(To-do item) All of the data below is to be output exactly as written.
Start of Given records
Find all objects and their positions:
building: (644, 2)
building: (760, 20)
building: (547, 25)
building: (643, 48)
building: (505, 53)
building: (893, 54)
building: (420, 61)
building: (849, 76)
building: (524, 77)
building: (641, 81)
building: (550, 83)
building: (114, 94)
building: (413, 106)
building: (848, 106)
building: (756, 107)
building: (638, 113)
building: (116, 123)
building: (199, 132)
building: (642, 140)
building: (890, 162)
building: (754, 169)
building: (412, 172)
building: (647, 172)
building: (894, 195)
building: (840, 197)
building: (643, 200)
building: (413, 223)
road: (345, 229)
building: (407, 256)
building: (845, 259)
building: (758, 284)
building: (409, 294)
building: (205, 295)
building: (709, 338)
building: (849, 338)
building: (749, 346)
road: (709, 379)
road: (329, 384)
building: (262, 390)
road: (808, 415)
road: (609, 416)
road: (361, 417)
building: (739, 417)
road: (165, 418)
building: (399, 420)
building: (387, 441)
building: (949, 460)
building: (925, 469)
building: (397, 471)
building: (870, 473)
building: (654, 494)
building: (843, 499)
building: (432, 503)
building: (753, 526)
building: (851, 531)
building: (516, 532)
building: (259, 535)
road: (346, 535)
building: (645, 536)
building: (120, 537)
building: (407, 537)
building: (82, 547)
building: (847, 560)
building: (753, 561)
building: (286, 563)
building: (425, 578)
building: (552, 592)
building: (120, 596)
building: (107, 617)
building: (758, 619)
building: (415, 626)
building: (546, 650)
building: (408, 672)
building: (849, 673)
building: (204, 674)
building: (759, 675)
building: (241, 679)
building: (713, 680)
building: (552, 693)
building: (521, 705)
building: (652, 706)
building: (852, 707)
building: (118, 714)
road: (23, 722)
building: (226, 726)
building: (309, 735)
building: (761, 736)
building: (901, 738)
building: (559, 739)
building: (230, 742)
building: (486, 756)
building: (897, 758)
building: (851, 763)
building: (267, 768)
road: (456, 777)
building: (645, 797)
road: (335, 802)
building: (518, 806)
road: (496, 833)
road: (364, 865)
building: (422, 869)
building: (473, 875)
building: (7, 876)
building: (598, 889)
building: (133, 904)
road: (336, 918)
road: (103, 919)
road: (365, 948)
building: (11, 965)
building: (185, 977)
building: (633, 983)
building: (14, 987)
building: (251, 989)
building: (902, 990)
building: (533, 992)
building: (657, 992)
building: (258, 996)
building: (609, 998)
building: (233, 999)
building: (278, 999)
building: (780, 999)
End of Given records
(Answer below)
Find all objects and their positions:
building: (644, 2)
building: (760, 20)
building: (547, 25)
building: (643, 48)
building: (505, 53)
building: (893, 54)
building: (420, 61)
building: (849, 76)
building: (524, 77)
building: (641, 81)
building: (550, 83)
building: (114, 94)
building: (413, 106)
building: (848, 106)
building: (756, 107)
building: (638, 113)
building: (116, 123)
building: (199, 132)
building: (642, 140)
building: (890, 162)
building: (754, 169)
building: (412, 172)
building: (647, 172)
building: (894, 195)
building: (840, 197)
building: (643, 200)
building: (413, 223)
road: (345, 229)
building: (407, 256)
building: (845, 259)
building: (758, 284)
building: (409, 294)
building: (205, 295)
building: (709, 338)
building: (849, 338)
building: (749, 346)
road: (709, 379)
road: (329, 384)
building: (262, 390)
road: (808, 415)
road: (609, 416)
road: (361, 417)
building: (739, 417)
road: (165, 418)
building: (399, 420)
building: (387, 441)
building: (949, 460)
building: (925, 469)
building: (397, 471)
building: (870, 473)
building: (654, 494)
building: (843, 499)
building: (432, 503)
building: (753, 526)
building: (851, 531)
building: (516, 532)
building: (259, 535)
road: (346, 535)
building: (645, 536)
building: (120, 537)
building: (407, 537)
building: (82, 547)
building: (847, 560)
building: (753, 561)
building: (286, 563)
building: (425, 578)
building: (552, 592)
building: (120, 596)
building: (107, 617)
building: (758, 619)
building: (415, 626)
building: (546, 650)
building: (408, 672)
building: (849, 673)
building: (204, 674)
building: (759, 675)
building: (241, 679)
building: (713, 680)
building: (552, 693)
building: (521, 705)
building: (652, 706)
building: (852, 707)
building: (118, 714)
road: (23, 722)
building: (226, 726)
building: (309, 735)
building: (761, 736)
building: (901, 738)
building: (559, 739)
building: (230, 742)
building: (486, 756)
building: (897, 758)
building: (851, 763)
building: (267, 768)
road: (456, 777)
building: (645, 797)
road: (335, 802)
building: (518, 806)
road: (496, 833)
road: (364, 865)
building: (422, 869)
building: (473, 875)
building: (7, 876)
building: (598, 889)
building: (133, 904)
road: (336, 918)
road: (103, 919)
road: (365, 948)
building: (11, 965)
building: (185, 977)
building: (633, 983)
building: (14, 987)
building: (251, 989)
building: (902, 990)
building: (533, 992)
building: (657, 992)
building: (258, 996)
building: (609, 998)
building: (233, 999)
building: (278, 999)
building: (780, 999)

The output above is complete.